▶ _What to produce_: Report all lines in the records that hold the string "none".

▶ _Recorded data_:
::::::::::

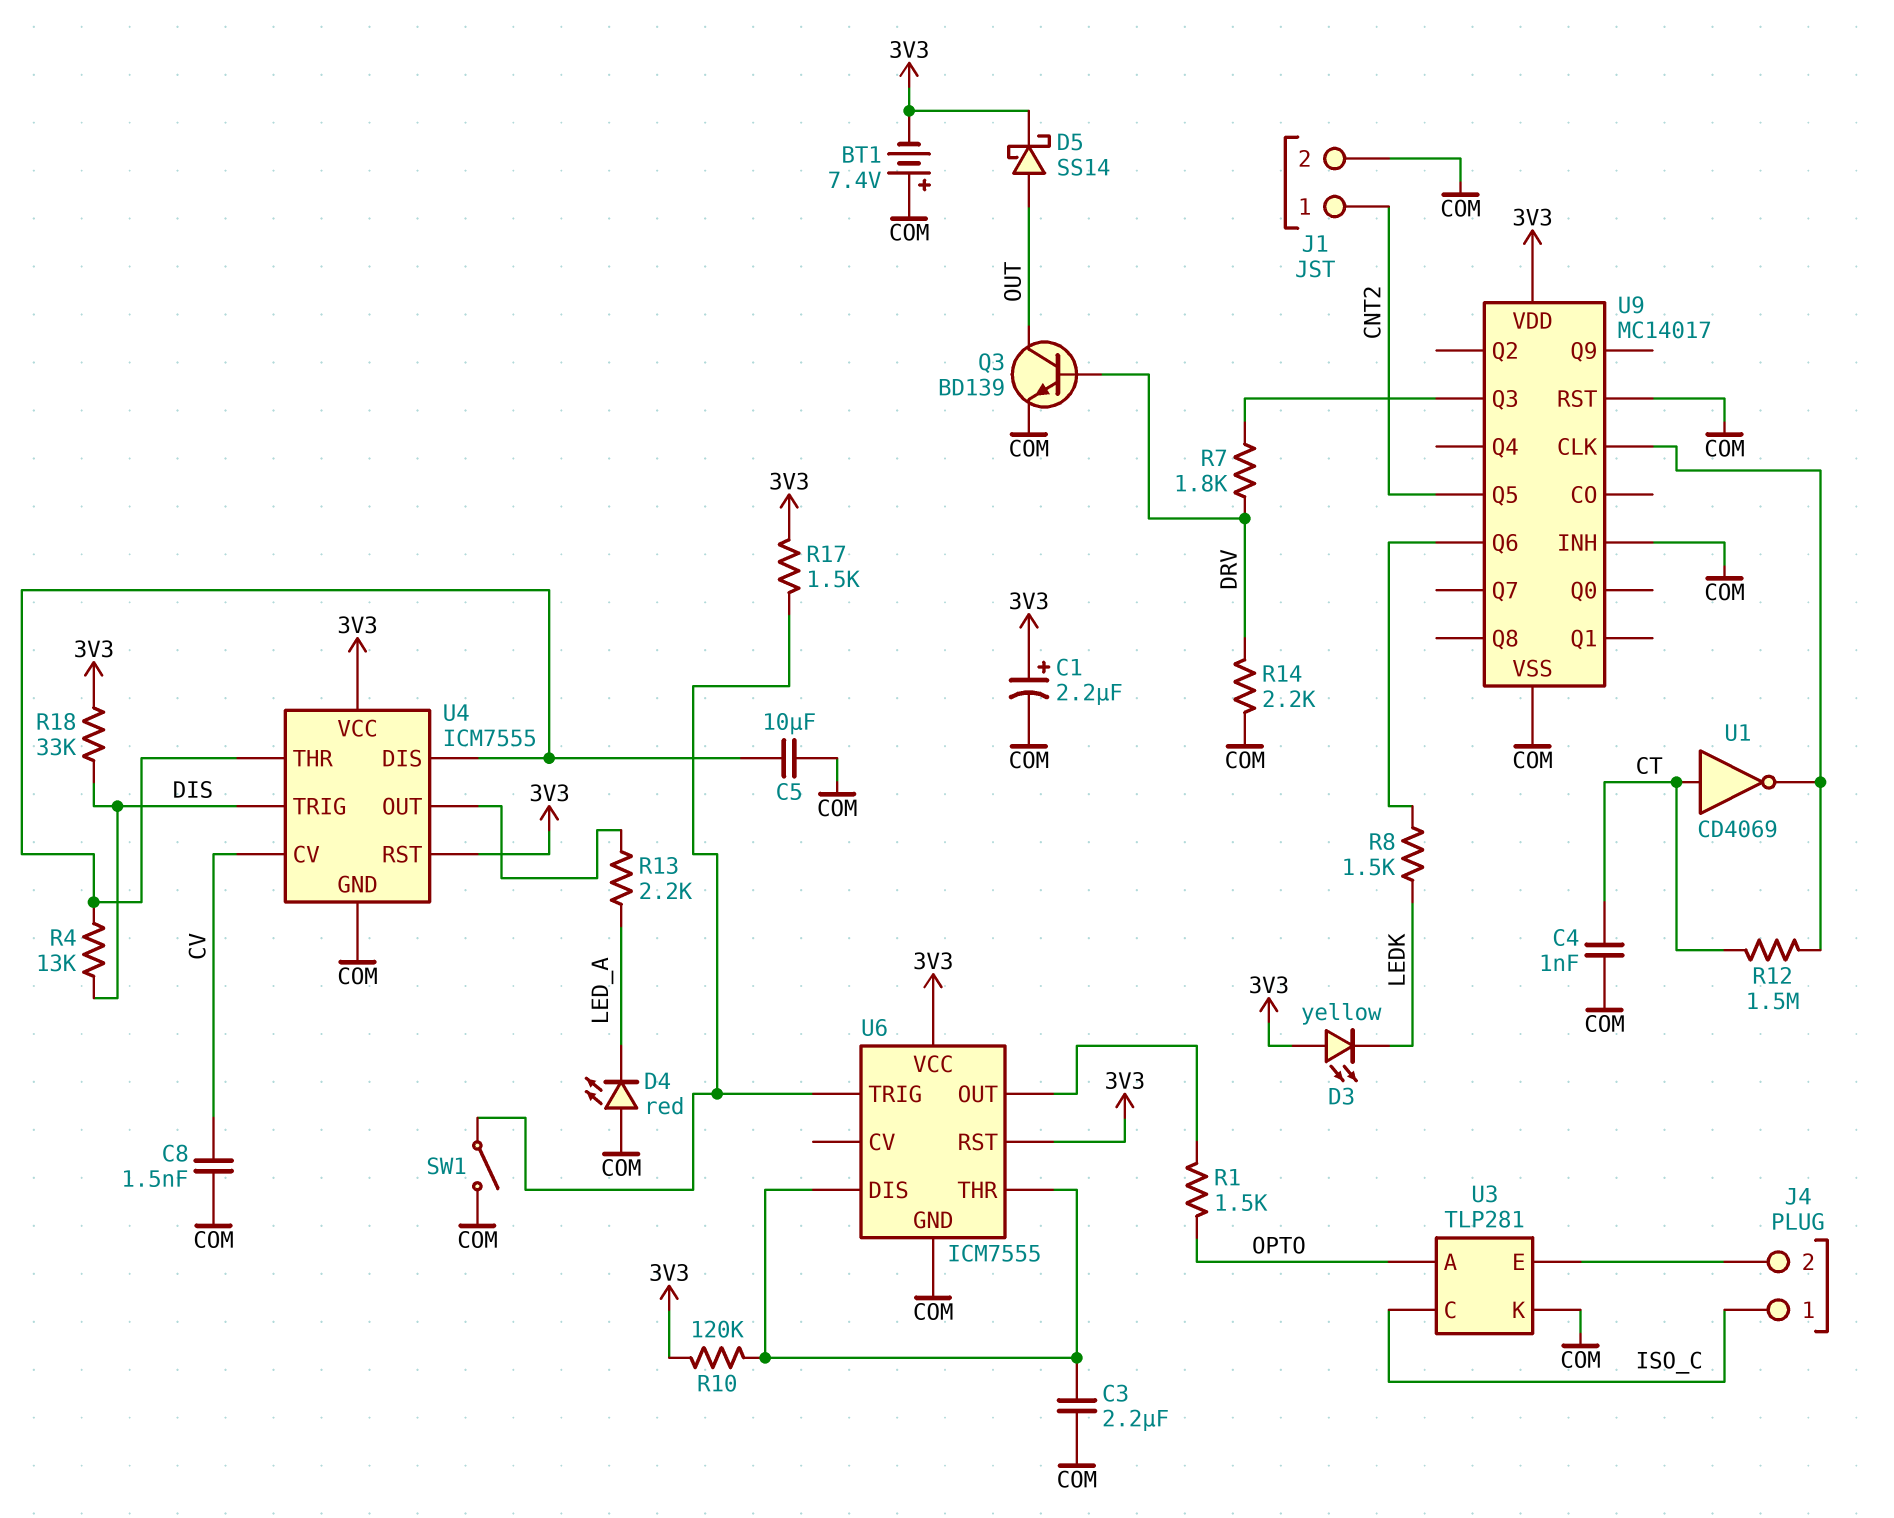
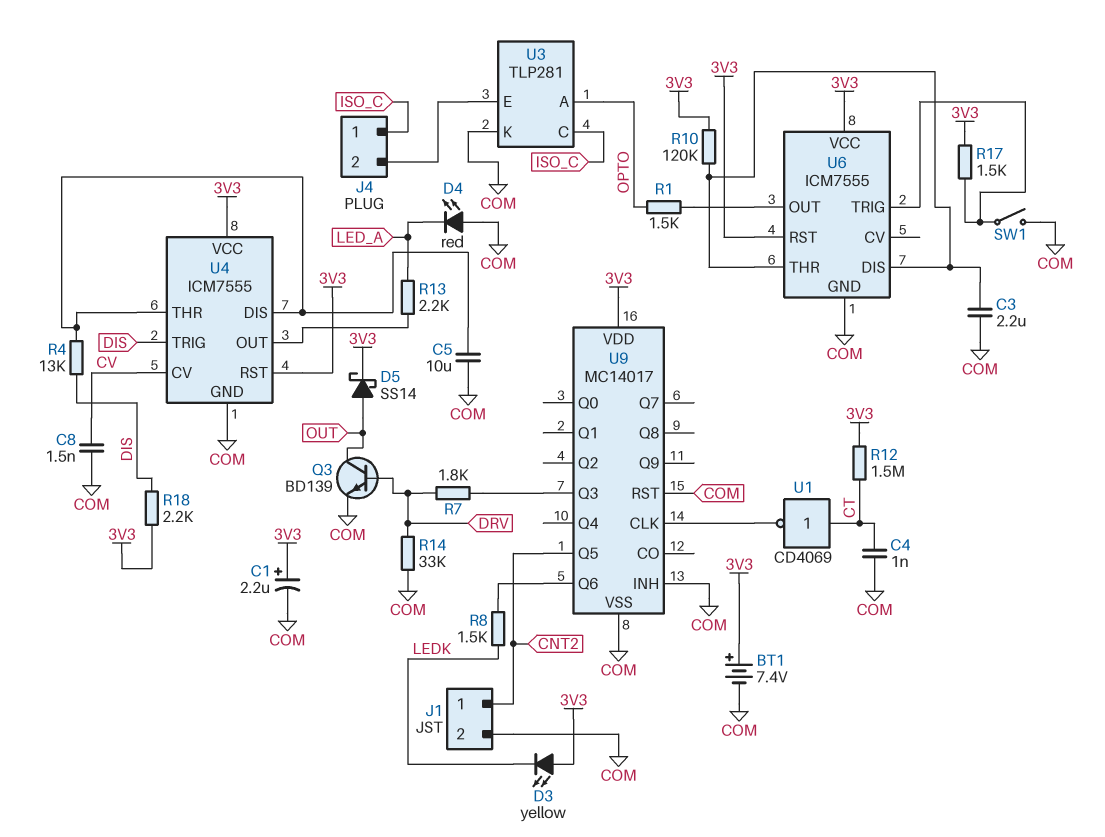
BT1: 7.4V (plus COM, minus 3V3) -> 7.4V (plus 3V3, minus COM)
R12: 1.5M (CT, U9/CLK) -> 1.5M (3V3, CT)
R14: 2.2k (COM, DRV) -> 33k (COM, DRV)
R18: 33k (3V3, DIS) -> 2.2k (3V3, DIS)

::::::::::

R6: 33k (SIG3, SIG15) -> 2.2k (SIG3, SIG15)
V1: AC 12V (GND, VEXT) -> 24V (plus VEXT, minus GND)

::::::::::

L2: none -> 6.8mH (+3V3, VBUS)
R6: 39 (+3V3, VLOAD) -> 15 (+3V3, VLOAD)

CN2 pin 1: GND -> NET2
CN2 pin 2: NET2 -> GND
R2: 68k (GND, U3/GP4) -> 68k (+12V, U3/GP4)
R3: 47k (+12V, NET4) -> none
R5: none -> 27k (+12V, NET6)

::::::::::

▶ _Output_:
L2: none -> 6.8mH (+3V3, VBUS)
R3: 47k (+12V, NET4) -> none
R5: none -> 27k (+12V, NET6)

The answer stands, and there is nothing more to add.